§ **EXERCISE PROMPT**: Transcribe the data below exactly, but only from the line containing "(197, 224) = (307, 243): none -> yellow cake" through its final line, both included.

§ **DATA SECTION**:
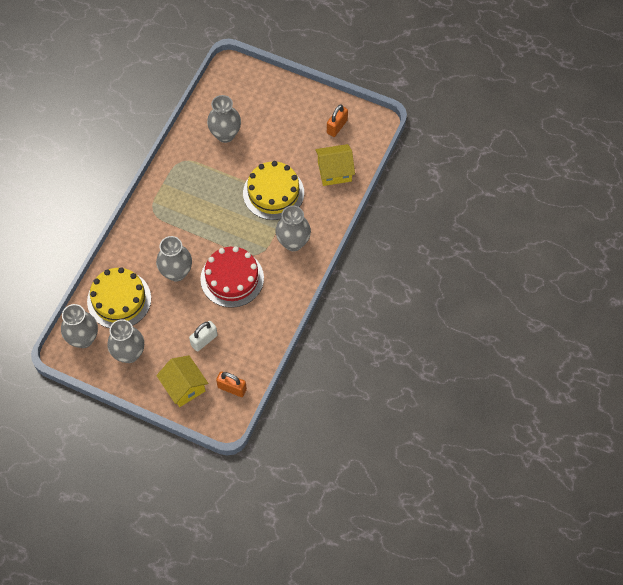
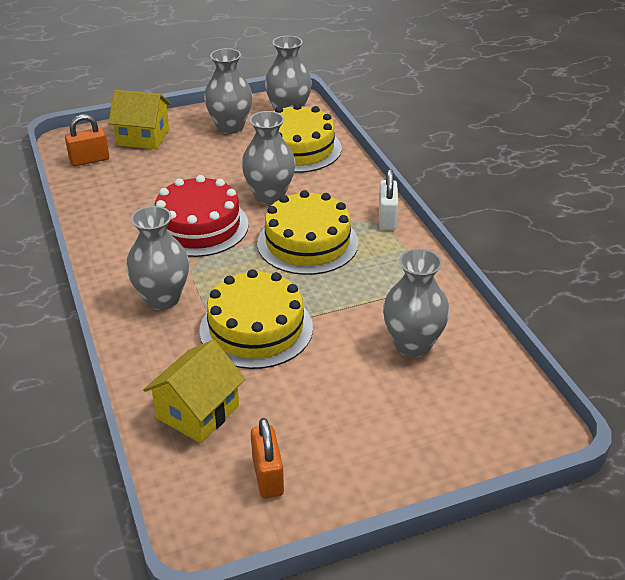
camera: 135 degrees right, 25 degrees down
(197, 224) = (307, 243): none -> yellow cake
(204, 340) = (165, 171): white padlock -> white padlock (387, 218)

§ **RESPONSE**:
(197, 224) = (307, 243): none -> yellow cake
(204, 340) = (165, 171): white padlock -> white padlock (387, 218)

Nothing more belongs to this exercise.